● Your assignment: Your answer should be one number, the count of lines in the data that hold "turquoise".

Top of Given information

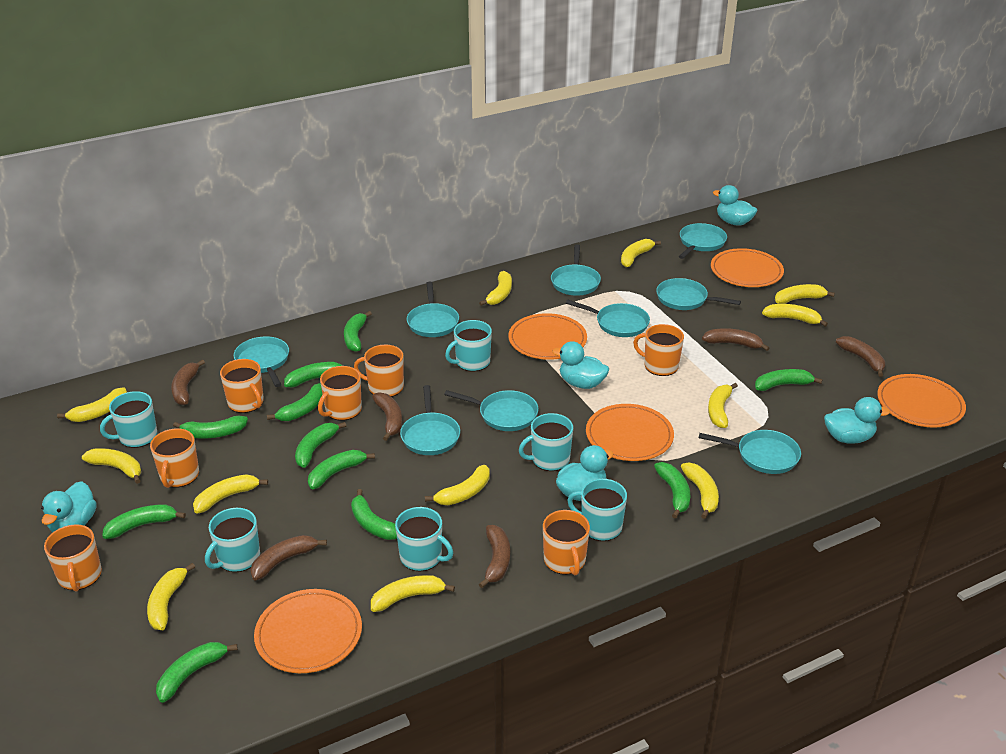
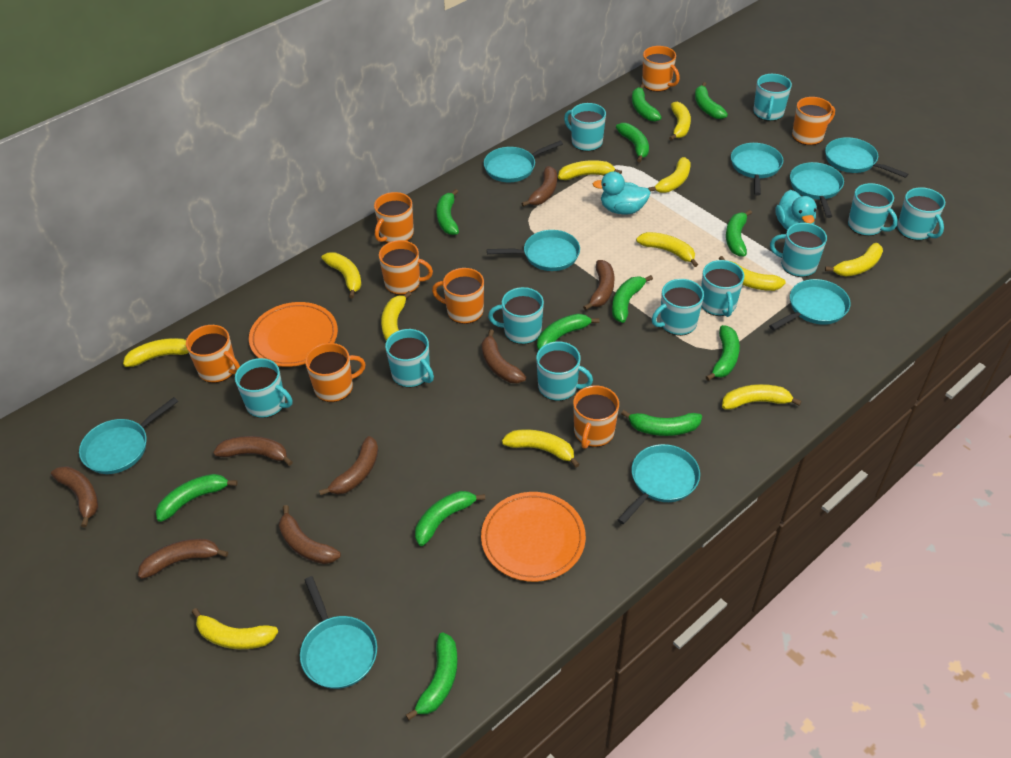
brown banana: 6 -> 8
green banana: 11 -> 12
orange mug: 7 -> 8
orange plate: 5 -> 2
turquoise duck: 5 -> 2
turquoise mug: 6 -> 11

Bottom of Given information

● Problem solution: 2